◆ WHAT YOU ARE ASKED TO DO:
For this exercise, restate every line below word for word and drop the images.

Before-and-after scene images:

──────────

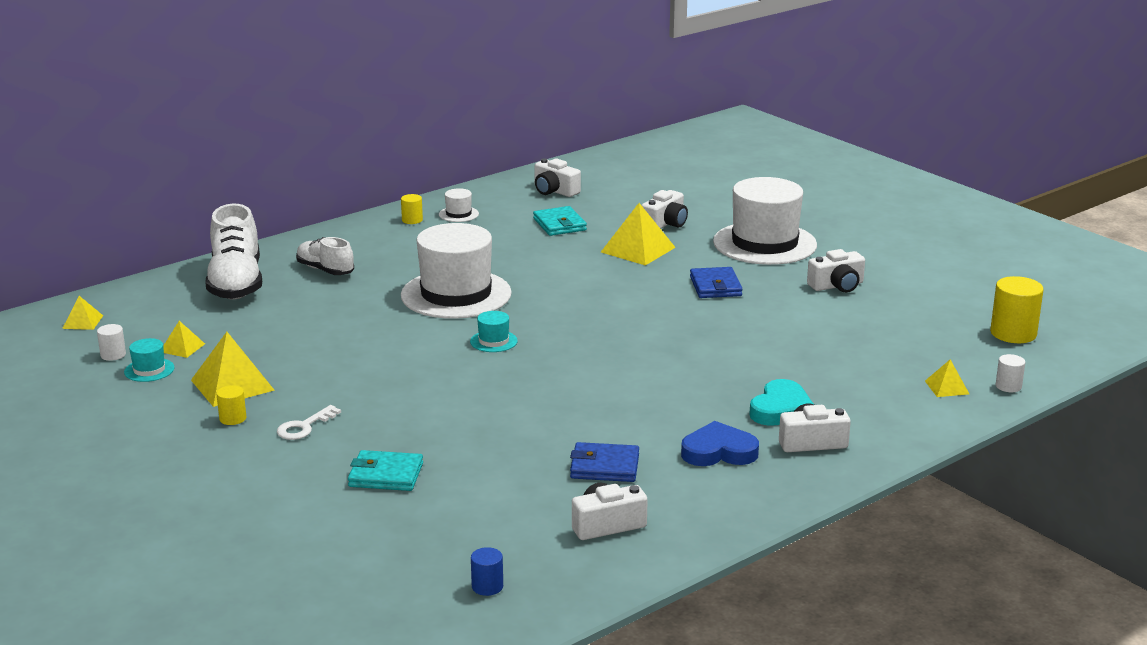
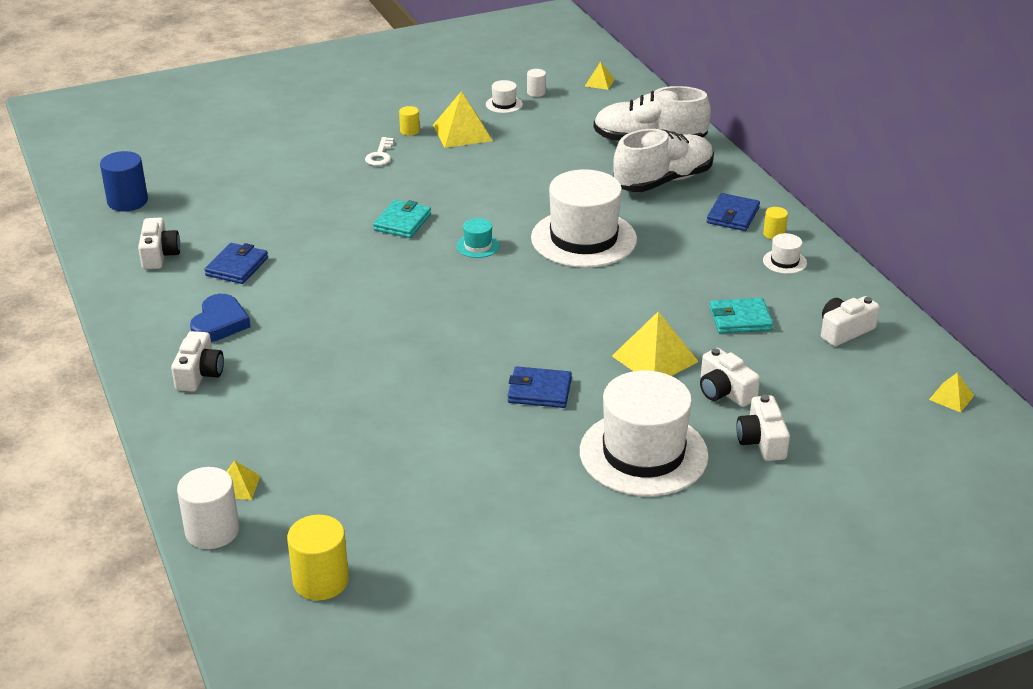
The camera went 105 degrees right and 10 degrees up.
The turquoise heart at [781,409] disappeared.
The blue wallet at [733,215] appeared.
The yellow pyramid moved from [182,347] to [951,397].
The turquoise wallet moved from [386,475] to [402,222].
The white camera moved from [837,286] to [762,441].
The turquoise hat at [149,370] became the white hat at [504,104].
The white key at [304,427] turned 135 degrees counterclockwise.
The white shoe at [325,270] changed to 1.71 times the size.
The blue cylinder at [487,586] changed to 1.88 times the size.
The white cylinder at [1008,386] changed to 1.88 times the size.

──────────

◆ OUTPUT FOR THIS EXERCISE:
The camera went 105 degrees right and 10 degrees up.
The turquoise heart at [781,409] disappeared.
The blue wallet at [733,215] appeared.
The yellow pyramid moved from [182,347] to [951,397].
The turquoise wallet moved from [386,475] to [402,222].
The white camera moved from [837,286] to [762,441].
The turquoise hat at [149,370] became the white hat at [504,104].
The white key at [304,427] turned 135 degrees counterclockwise.
The white shoe at [325,270] changed to 1.71 times the size.
The blue cylinder at [487,586] changed to 1.88 times the size.
The white cylinder at [1008,386] changed to 1.88 times the size.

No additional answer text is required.